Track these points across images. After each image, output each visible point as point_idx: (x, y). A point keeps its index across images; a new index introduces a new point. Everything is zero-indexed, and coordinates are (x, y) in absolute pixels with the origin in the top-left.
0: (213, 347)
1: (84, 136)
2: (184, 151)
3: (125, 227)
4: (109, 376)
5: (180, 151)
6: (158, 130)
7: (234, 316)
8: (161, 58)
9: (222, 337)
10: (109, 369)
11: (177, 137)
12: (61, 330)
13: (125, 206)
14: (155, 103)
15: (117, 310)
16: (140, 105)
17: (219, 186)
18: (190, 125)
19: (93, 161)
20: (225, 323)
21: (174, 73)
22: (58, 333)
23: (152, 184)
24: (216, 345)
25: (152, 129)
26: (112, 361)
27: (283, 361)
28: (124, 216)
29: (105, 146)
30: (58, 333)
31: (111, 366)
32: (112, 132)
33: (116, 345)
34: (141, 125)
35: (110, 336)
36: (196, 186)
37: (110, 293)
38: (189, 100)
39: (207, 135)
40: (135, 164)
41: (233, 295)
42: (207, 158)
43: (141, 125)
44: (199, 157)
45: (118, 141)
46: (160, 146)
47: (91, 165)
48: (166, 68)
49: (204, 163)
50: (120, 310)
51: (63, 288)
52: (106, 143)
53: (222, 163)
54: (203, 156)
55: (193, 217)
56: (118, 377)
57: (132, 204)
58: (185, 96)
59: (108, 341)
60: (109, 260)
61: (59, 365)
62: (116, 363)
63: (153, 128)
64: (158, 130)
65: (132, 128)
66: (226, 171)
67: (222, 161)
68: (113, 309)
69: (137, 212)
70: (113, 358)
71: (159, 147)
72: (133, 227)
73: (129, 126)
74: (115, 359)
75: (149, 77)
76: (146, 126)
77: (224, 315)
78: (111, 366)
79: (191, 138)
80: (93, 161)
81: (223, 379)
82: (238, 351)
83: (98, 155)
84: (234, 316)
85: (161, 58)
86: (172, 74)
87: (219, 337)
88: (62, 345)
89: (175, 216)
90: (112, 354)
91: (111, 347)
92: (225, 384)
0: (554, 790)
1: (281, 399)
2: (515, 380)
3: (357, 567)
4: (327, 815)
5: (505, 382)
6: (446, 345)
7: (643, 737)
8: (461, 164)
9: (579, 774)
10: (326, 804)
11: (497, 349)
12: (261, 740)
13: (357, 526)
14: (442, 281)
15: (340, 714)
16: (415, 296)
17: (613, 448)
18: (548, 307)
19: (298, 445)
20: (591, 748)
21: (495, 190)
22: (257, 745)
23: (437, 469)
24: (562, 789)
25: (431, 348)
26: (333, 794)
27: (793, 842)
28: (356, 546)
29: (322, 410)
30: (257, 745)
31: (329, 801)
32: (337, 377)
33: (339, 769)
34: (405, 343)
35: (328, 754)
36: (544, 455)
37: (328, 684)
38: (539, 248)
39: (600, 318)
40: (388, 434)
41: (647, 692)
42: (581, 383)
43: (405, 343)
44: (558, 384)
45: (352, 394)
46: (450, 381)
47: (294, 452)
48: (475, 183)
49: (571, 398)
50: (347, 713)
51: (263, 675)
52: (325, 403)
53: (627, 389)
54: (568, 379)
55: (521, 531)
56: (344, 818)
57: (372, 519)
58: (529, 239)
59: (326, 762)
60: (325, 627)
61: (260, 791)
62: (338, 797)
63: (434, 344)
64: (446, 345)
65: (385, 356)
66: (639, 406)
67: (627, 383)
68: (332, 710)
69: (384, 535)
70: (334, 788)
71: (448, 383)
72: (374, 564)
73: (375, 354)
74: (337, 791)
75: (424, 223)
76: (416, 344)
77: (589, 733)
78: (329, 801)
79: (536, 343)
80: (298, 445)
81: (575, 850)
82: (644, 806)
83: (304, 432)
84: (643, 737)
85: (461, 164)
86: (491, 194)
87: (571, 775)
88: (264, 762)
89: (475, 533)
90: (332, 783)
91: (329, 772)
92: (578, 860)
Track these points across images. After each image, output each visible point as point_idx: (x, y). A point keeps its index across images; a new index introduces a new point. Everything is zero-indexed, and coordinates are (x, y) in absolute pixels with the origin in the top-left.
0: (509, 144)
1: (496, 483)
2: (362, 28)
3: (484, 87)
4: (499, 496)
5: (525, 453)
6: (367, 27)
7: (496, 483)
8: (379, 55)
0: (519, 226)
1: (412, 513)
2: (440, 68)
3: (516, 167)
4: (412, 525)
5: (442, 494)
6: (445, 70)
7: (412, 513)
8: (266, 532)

*-*-*

* WHAT NEEDS TO BE DONE
Copy the rows above without any change, from the first line through the line containing "15: (340, 714)", including both of those lines.

* COMPLETED TASK
Track these points across images. After each image, output each visible point as point_idx: (x, y). A point keeps its index across images; a new index introduces a new point. Everything is zero-indexed, and coordinates are (x, y) in absolute pixels with the origin in the top-left.
0: (213, 347)
1: (84, 136)
2: (184, 151)
3: (125, 227)
4: (109, 376)
5: (180, 151)
6: (158, 130)
7: (234, 316)
8: (161, 58)
9: (222, 337)
10: (109, 369)
11: (177, 137)
12: (61, 330)
13: (125, 206)
14: (155, 103)
15: (117, 310)
16: (140, 105)
17: (219, 186)
18: (190, 125)
19: (93, 161)
20: (225, 323)
21: (174, 73)
22: (58, 333)
23: (152, 184)
24: (216, 345)
25: (152, 129)
26: (112, 361)
27: (283, 361)
28: (124, 216)
29: (105, 146)
30: (58, 333)
31: (111, 366)
32: (112, 132)
33: (116, 345)
34: (141, 125)
35: (110, 336)
36: (196, 186)
37: (110, 293)
38: (189, 100)
39: (207, 135)
40: (135, 164)
41: (233, 295)
42: (207, 158)
43: (141, 125)
44: (199, 157)
45: (118, 141)
46: (160, 146)
47: (91, 165)
48: (166, 68)
49: (204, 163)
50: (120, 310)
51: (63, 288)
52: (106, 143)
53: (222, 163)
54: (203, 156)
55: (193, 217)
56: (118, 377)
57: (132, 204)
58: (185, 96)
59: (108, 341)
60: (109, 260)
61: (59, 365)
62: (116, 363)
63: (153, 128)
64: (158, 130)
65: (132, 128)
66: (226, 171)
67: (222, 161)
68: (113, 309)
69: (137, 212)
70: (113, 358)
71: (159, 147)
72: (133, 227)
73: (129, 126)
74: (115, 359)
75: (149, 77)
76: (146, 126)
77: (224, 315)
78: (111, 366)
79: (191, 138)
80: (93, 161)
81: (223, 379)
82: (238, 351)
83: (98, 155)
84: (234, 316)
85: (161, 58)
86: (172, 74)
87: (219, 337)
88: (62, 345)
89: (175, 216)
90: (112, 354)
91: (111, 347)
92: (225, 384)
0: (554, 790)
1: (281, 399)
2: (515, 380)
3: (357, 567)
4: (327, 815)
5: (505, 382)
6: (446, 345)
7: (643, 737)
8: (461, 164)
9: (579, 774)
10: (326, 804)
11: (497, 349)
12: (261, 740)
13: (357, 526)
14: (442, 281)
15: (340, 714)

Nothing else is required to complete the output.